## Assigned task
Starting at the line that contains "yellow rectangle: (99, 67) -> (57, 25), moved" and stopping at the line that contains "blue star: (56, 43) -> (72, 24), moved", restate each line of the records below exactly. Omit the pictures.

## Available records
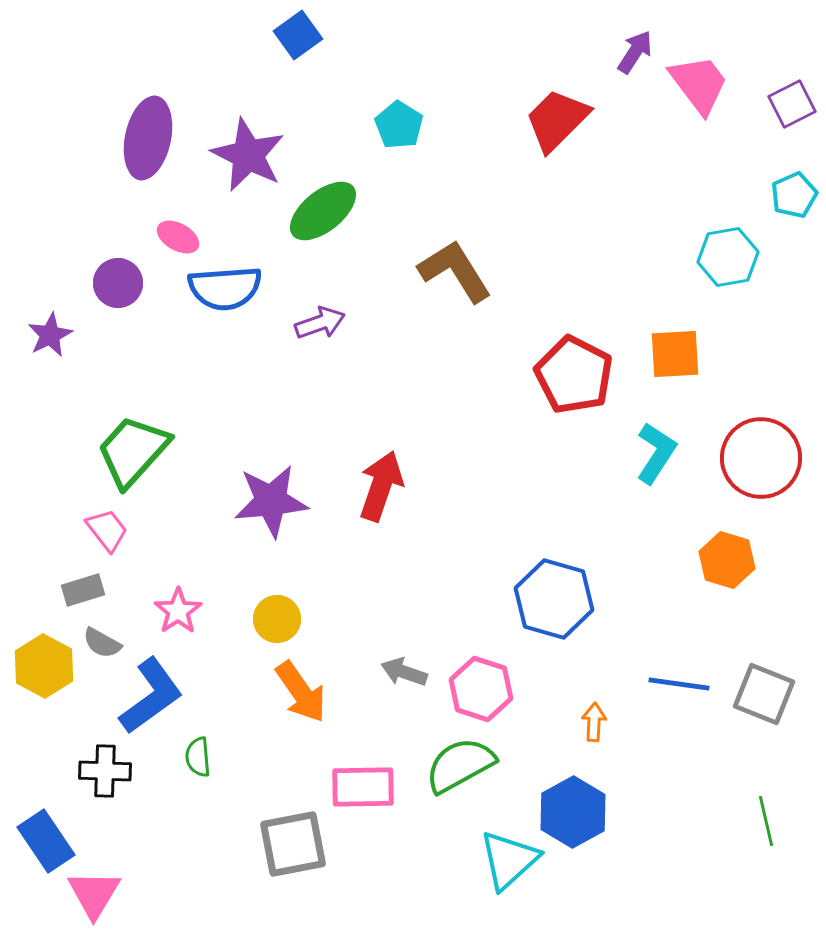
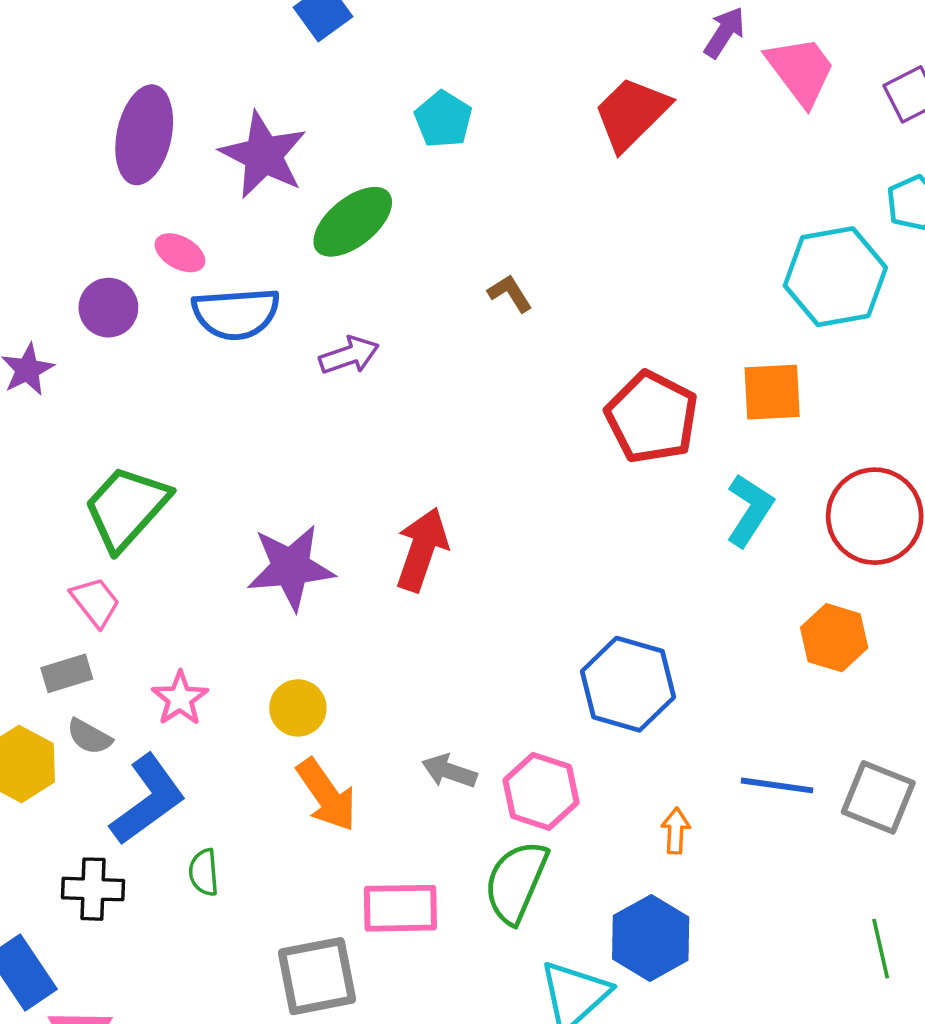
cyan hexagon: (728, 257) -> (835, 277), size x1.4
brown L-shape: (455, 271) -> (510, 293), size x0.5
green semicircle: (460, 765) -> (516, 882), turned -38

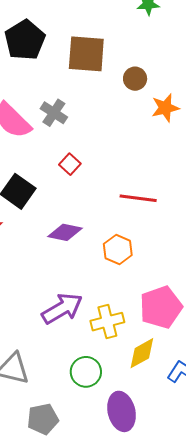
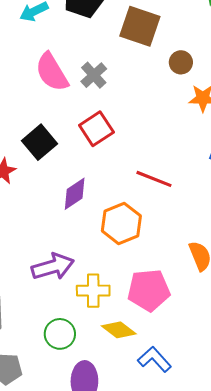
red square: (70, 164) -> (96, 129), size x1.6
purple diamond: (65, 232) -> (75, 194), turned -60
orange hexagon: (118, 249) -> (121, 223), size x1.4
yellow diamond: (142, 353) -> (119, 330), turned 52

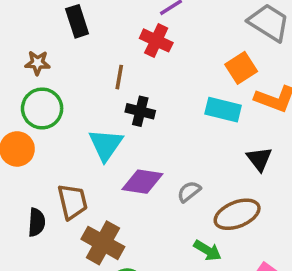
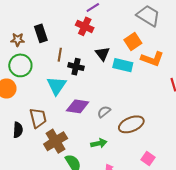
black rectangle: (77, 21) -> (41, 33), moved
brown line: (119, 77) -> (60, 55), moved
black triangle: (259, 159) -> (102, 54), moved
brown cross: (103, 243) -> (56, 141), turned 30
green arrow: (207, 250) -> (99, 143), moved, turned -42

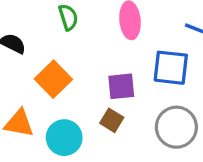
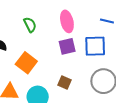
purple square: (121, 86) -> (67, 46), moved

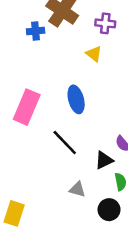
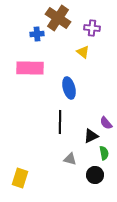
pink rectangle: (27, 107) -> (30, 68), moved, turned 68
black line: (65, 142) -> (60, 122), turned 45

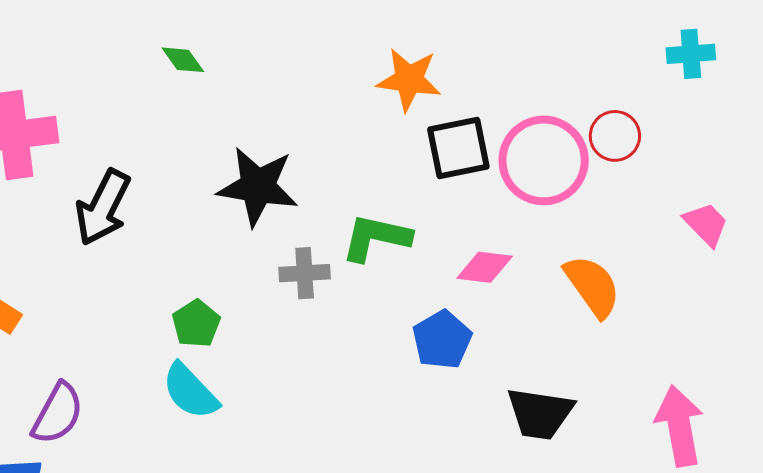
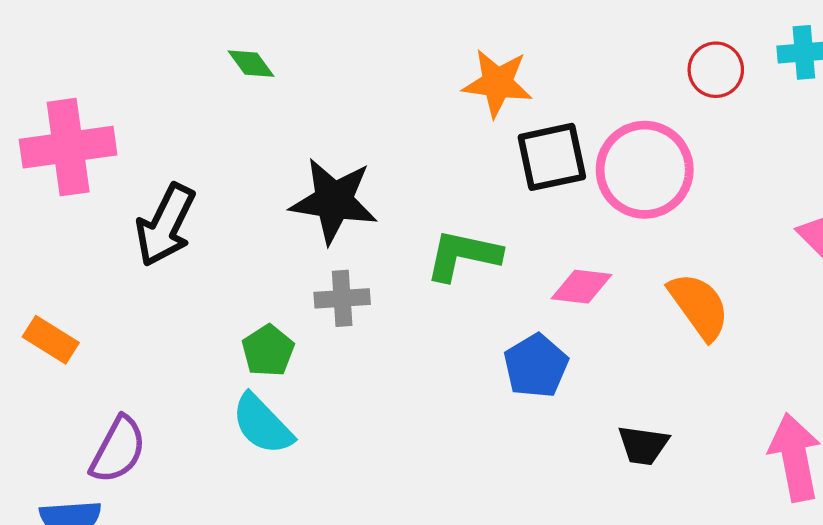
red circle: (615, 136) -> (716, 70), moved
gray cross: (305, 273) -> (342, 298), moved
black trapezoid: (540, 413) -> (643, 445), size x0.7

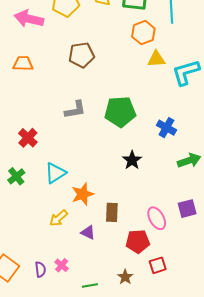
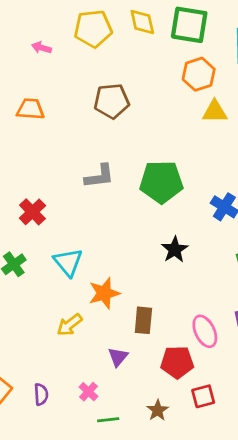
pink arrow: (29, 19) -> (42, 48), size x0.5
cyan triangle: (55, 173) -> (68, 262), turned -40
purple triangle: (88, 232) -> (118, 357), moved, turned 42
pink cross: (62, 265) -> (88, 392), moved

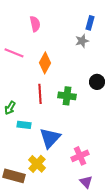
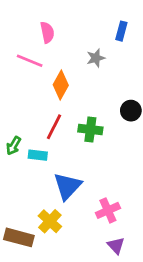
gray star: (82, 41) -> (96, 58), moved
pink line: (14, 53) -> (30, 61), moved
red line: (40, 94) -> (54, 127), turned 30
cyan rectangle: (24, 125) -> (38, 155), moved

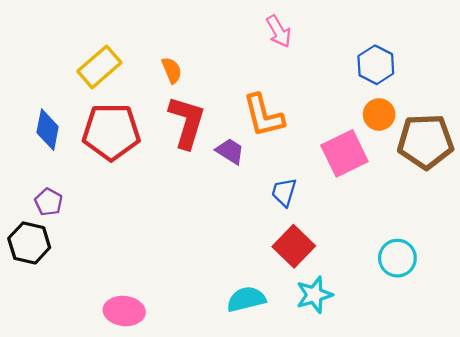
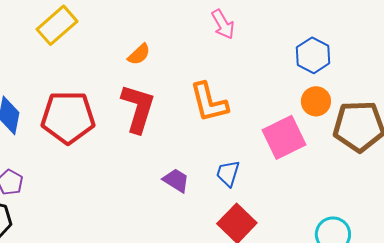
yellow rectangle: (99, 67) -> (57, 25), moved
orange semicircle: (172, 70) -> (139, 54), moved, turned 70
purple trapezoid: (230, 151) -> (176, 180), moved

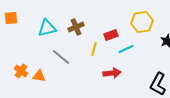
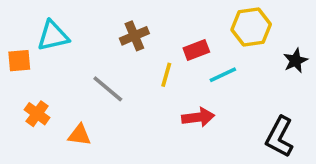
orange square: (11, 18) -> (19, 61), moved
cyan triangle: (47, 28) -> (53, 36), moved
orange triangle: (39, 76) -> (80, 135), moved

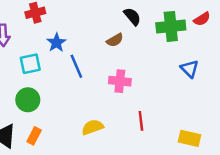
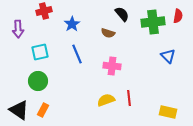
red semicircle: (202, 19) -> (178, 16), turned -48
brown semicircle: (115, 40) -> (108, 33), turned 48
blue star: (56, 43) -> (72, 24), moved
yellow semicircle: (92, 127) -> (106, 100), moved

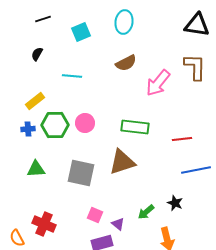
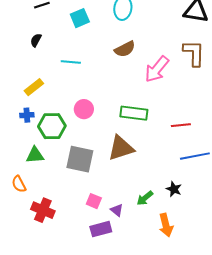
green hexagon: (55, 125) -> (52, 126), moved
orange semicircle: (17, 238) -> (19, 184), moved

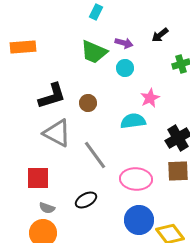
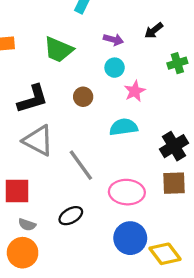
green trapezoid: (94, 52) -> (58, 50), moved
pink star: (150, 98) -> (135, 91), moved
brown circle: (88, 103) -> (83, 97), moved

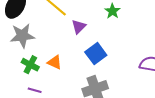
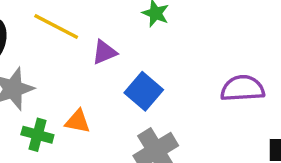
purple triangle: (79, 27) -> (104, 52), turned 35

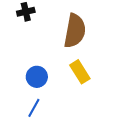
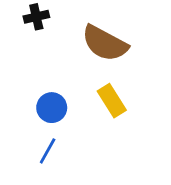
brown semicircle: (75, 31) -> (105, 43), turned 108

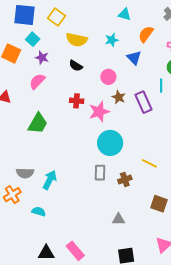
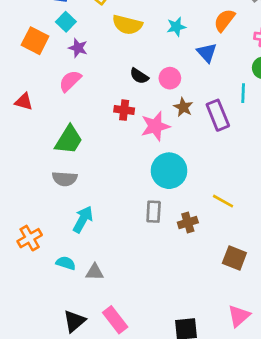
black semicircle: (76, 66) -> (139, 76), moved
gray semicircle: (25, 173) -> (65, 179), moved
gray triangle: (118, 219) -> (95, 272), moved
black triangle: (46, 253) -> (74, 321), turned -42

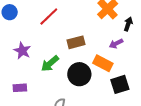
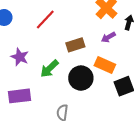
purple arrow: (116, 44) -> (108, 37), moved
purple rectangle: (20, 88) -> (20, 96), size x1.5

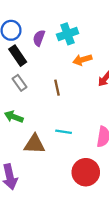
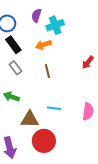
purple semicircle: (39, 38) -> (36, 16), moved
orange arrow: (82, 60) -> (43, 45), moved
red circle: (86, 172) -> (44, 141), moved

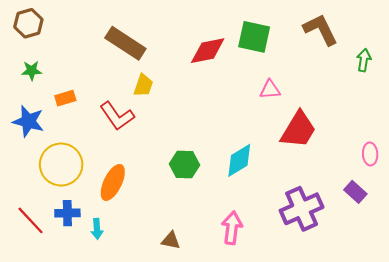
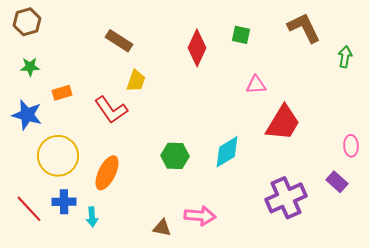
green square: (254, 37) -> (241, 35), size x0.6
brown rectangle: (125, 43) -> (119, 41), size x0.7
red diamond: (208, 51) -> (197, 48), turned -54
pink arrow: (232, 228) -> (200, 216), moved, turned 88

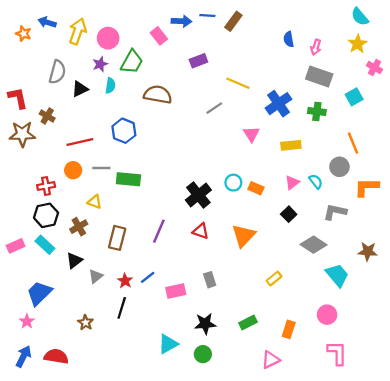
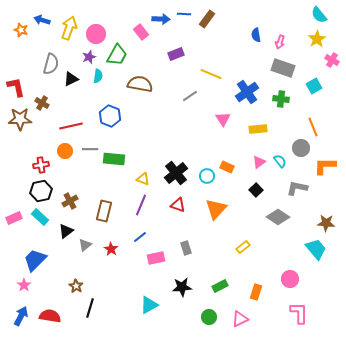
cyan circle: (233, 183) -> (207, 176), moved
yellow triangle: (95, 202) -> (143, 179), moved
cyan trapezoid: (337, 275) -> (316, 249), moved
blue line: (148, 277) -> (140, 237), moved
black line: (122, 308) -> (90, 308), moved
green circle: (203, 354) -> (209, 317), moved

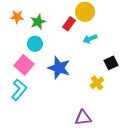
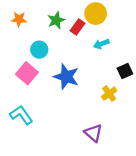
green star: (38, 22) -> (56, 20), moved
cyan L-shape: (19, 90) -> (21, 115), moved, turned -75
purple triangle: (83, 118) -> (93, 133), turned 48

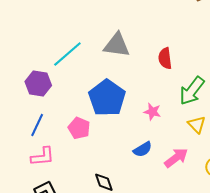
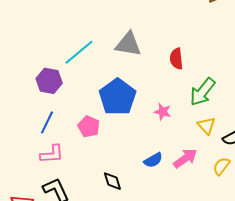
blue semicircle: (143, 149) -> (153, 160), moved

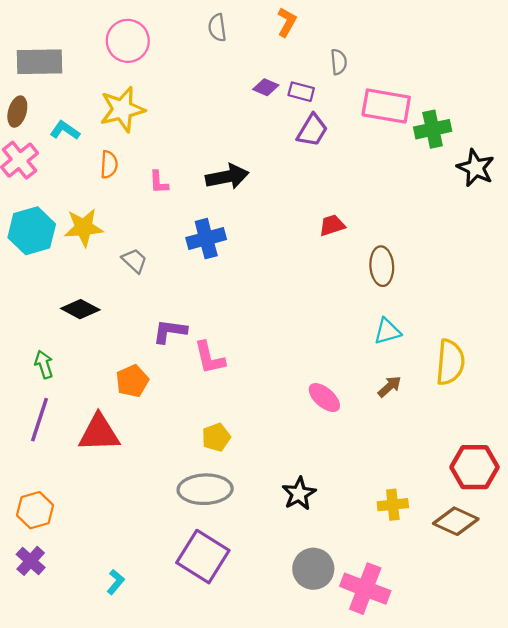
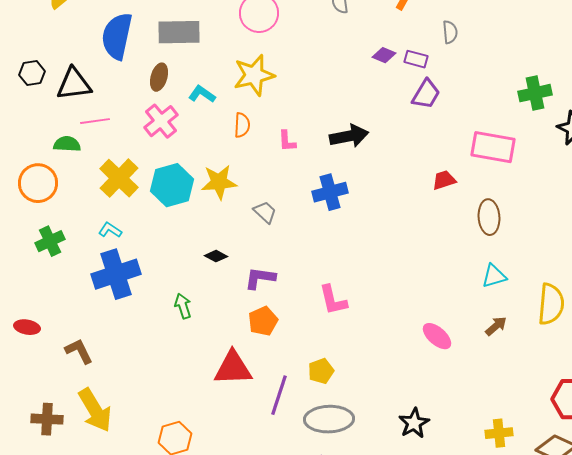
pink rectangle: (386, 106) -> (493, 147), moved
black diamond: (80, 309) -> (216, 256), size x0.7
purple L-shape: (170, 331) -> (260, 278), moved
purple line: (39, 420) -> (279, 395), moved
yellow pentagon: (216, 437) -> (321, 371), moved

## Exercise solution
yellow rectangle: (99, 67) -> (57, 25), moved
orange semicircle: (172, 70) -> (139, 54), moved, turned 70
purple trapezoid: (230, 151) -> (176, 180), moved

orange square: (11, 18) -> (19, 61), moved
cyan triangle: (47, 28) -> (53, 36), moved
orange triangle: (39, 76) -> (80, 135), moved

red semicircle: (202, 19) -> (178, 16), turned -48
brown semicircle: (115, 40) -> (108, 33), turned 48
blue star: (56, 43) -> (72, 24), moved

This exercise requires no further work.